Work item:
Only the lines holding "schottky" are wanted; find them in the listing and return each one.

--- --- ---

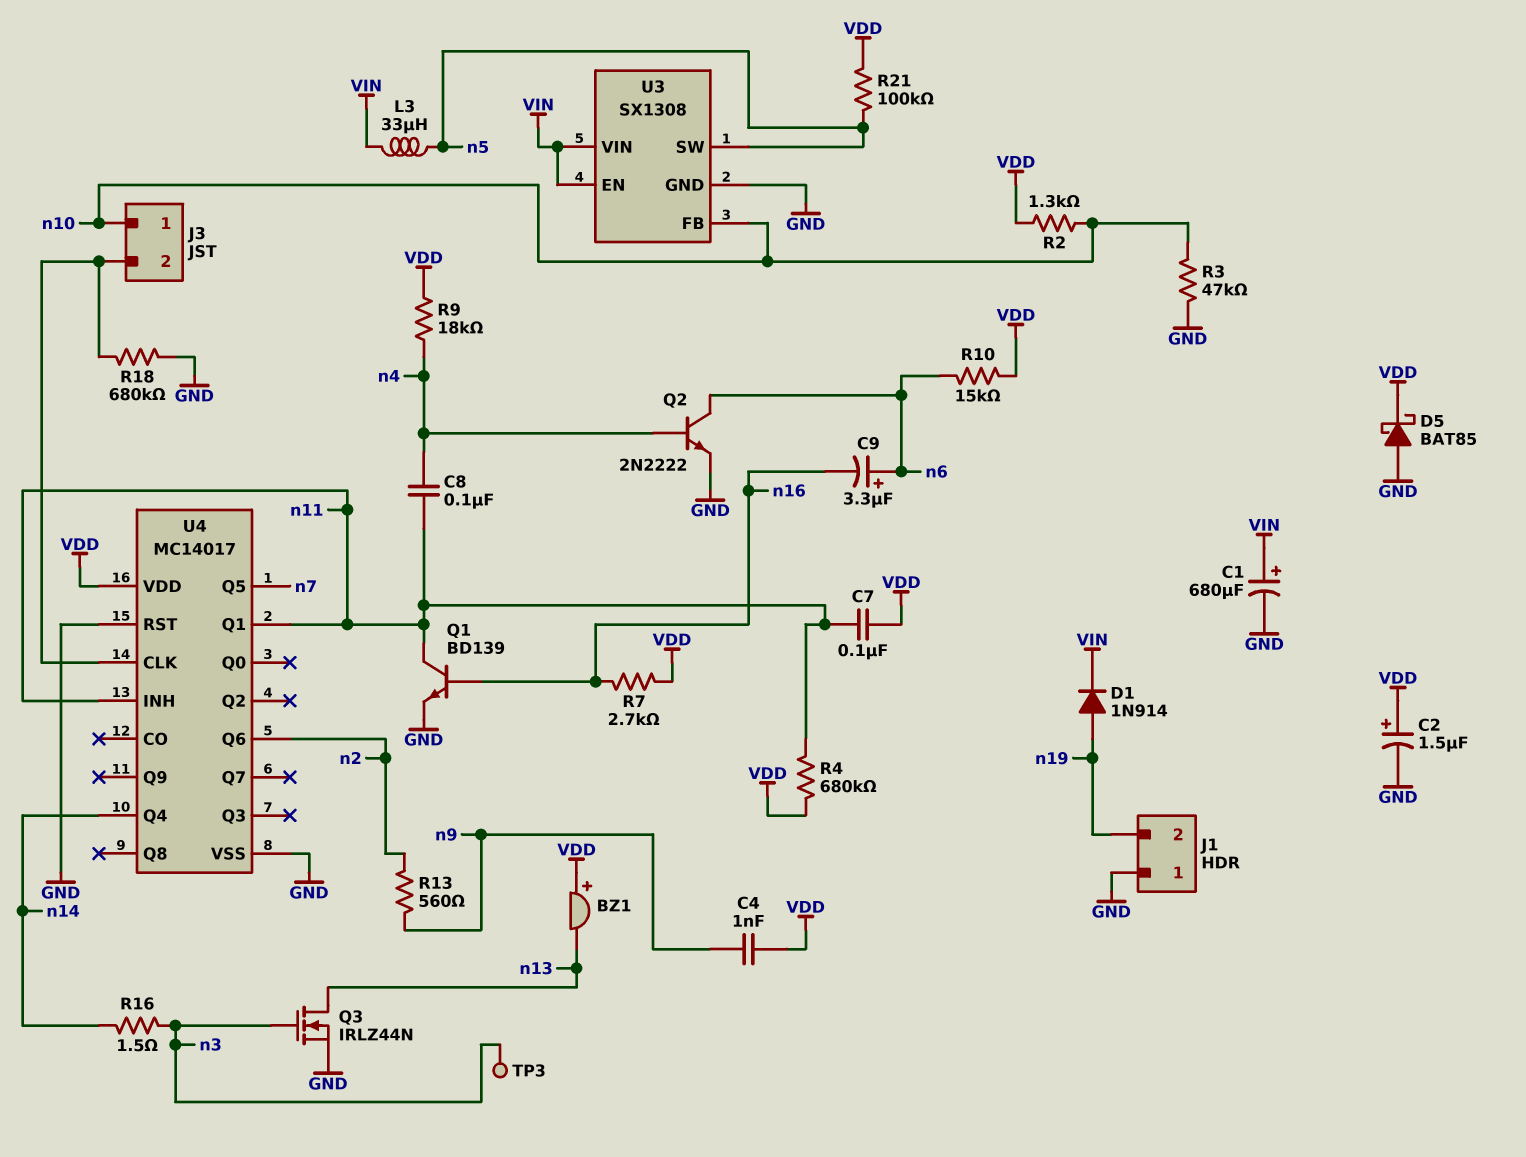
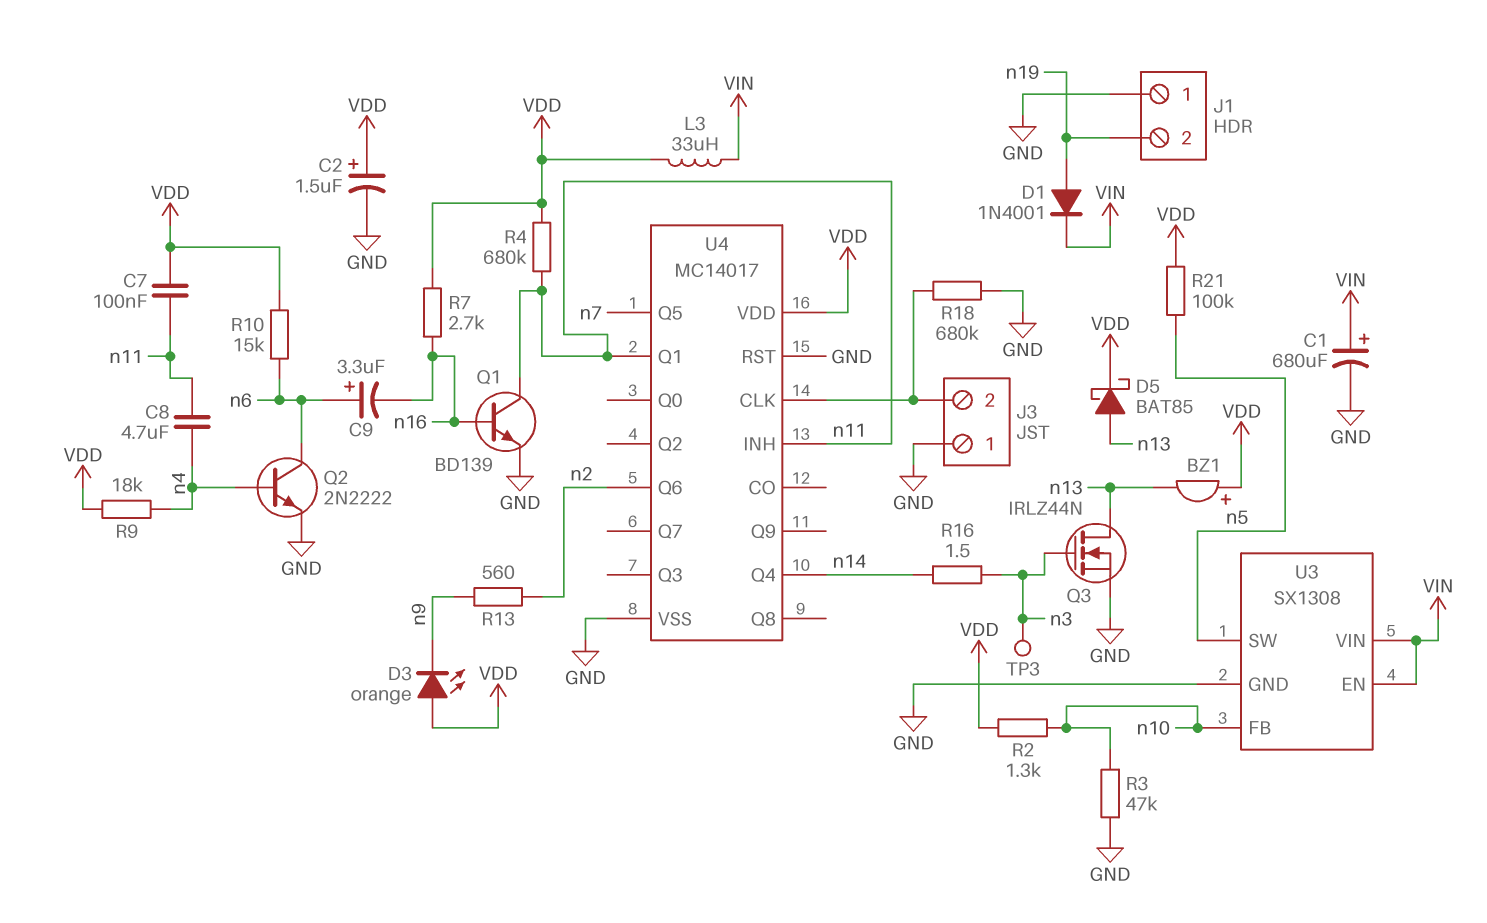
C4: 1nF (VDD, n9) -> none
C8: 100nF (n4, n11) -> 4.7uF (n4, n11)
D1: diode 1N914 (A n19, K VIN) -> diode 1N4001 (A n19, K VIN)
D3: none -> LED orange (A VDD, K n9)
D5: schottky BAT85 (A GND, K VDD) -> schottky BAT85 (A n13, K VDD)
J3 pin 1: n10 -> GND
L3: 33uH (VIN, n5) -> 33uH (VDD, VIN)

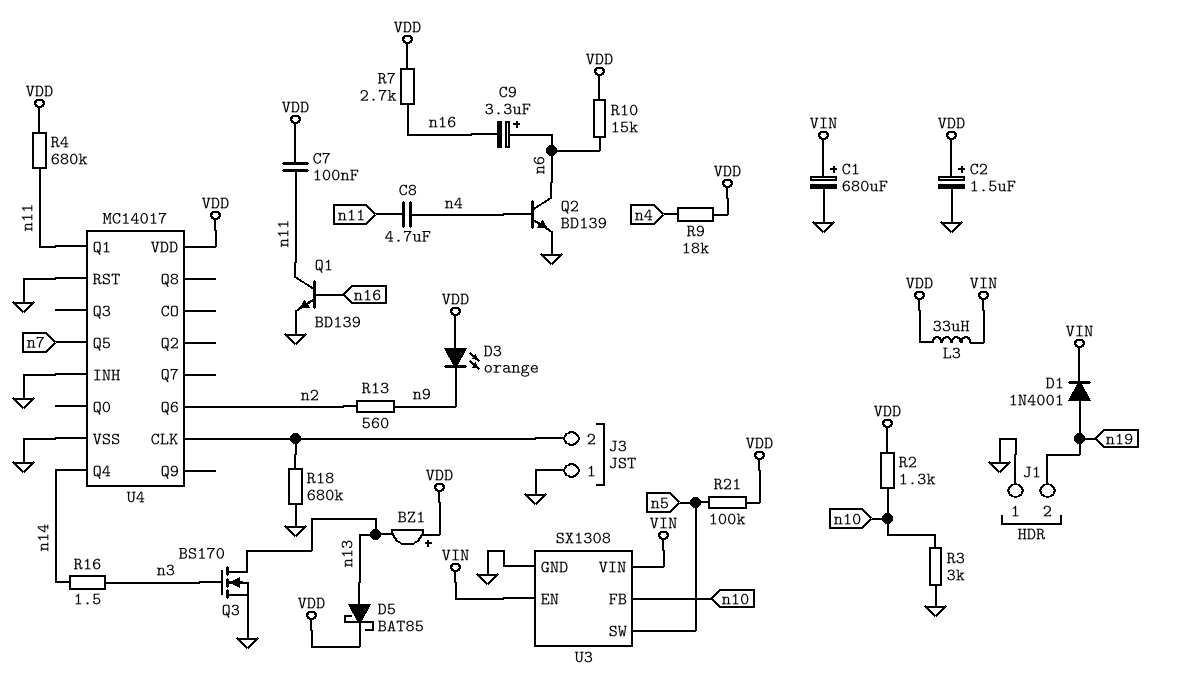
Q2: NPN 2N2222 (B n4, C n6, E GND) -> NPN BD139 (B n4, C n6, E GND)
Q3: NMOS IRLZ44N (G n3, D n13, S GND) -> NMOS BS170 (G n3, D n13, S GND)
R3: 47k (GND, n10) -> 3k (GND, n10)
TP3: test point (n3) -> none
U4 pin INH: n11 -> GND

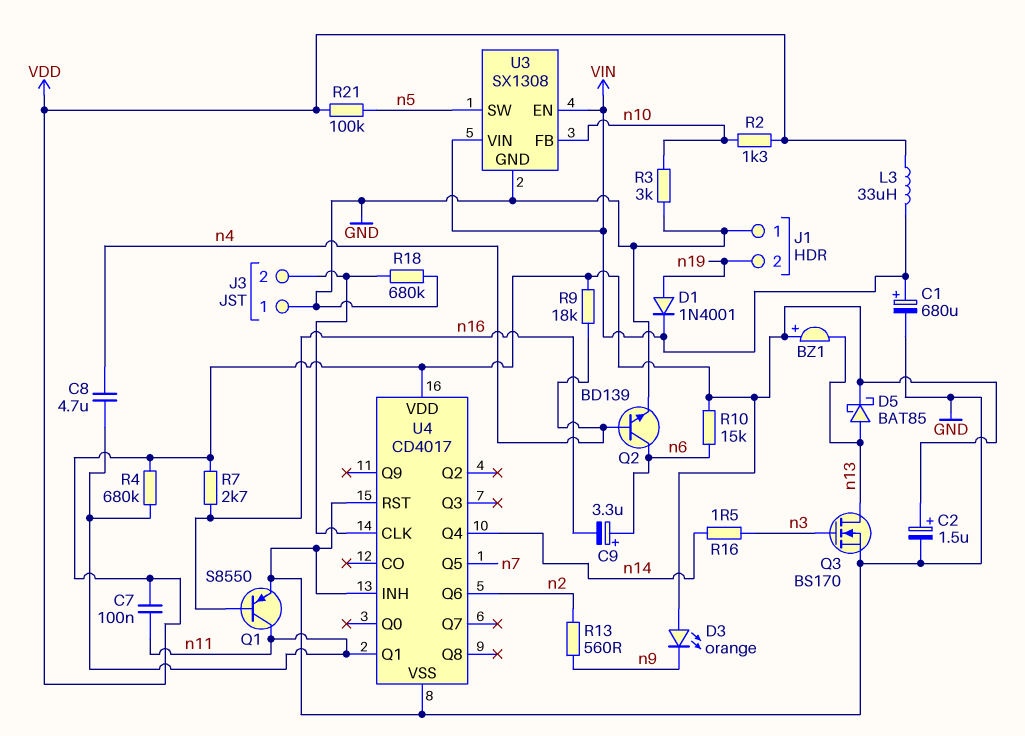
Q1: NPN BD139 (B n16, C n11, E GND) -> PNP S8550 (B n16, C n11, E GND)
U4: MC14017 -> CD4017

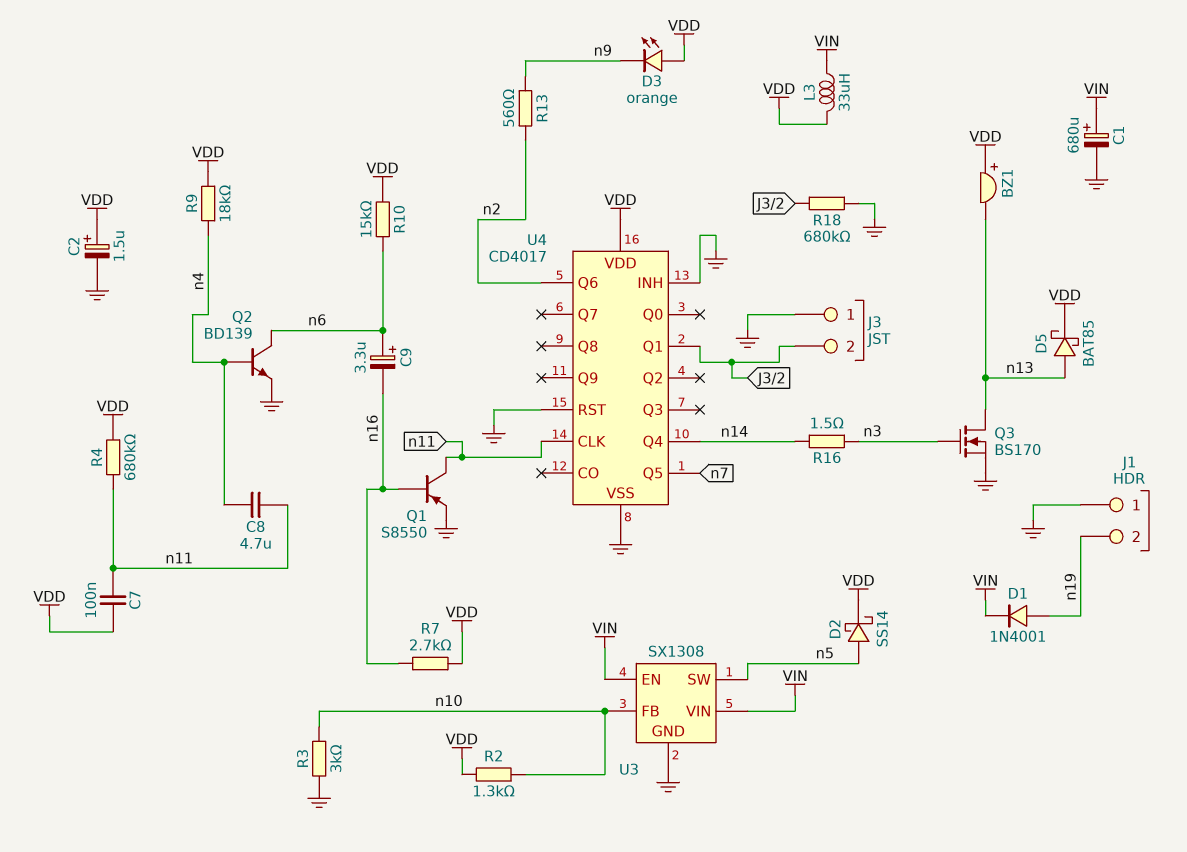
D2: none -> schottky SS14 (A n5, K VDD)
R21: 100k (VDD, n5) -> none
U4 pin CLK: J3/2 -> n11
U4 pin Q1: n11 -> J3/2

--- --- ---

Result:
D5: schottky BAT85 (A GND, K VDD) -> schottky BAT85 (A n13, K VDD)
D2: none -> schottky SS14 (A n5, K VDD)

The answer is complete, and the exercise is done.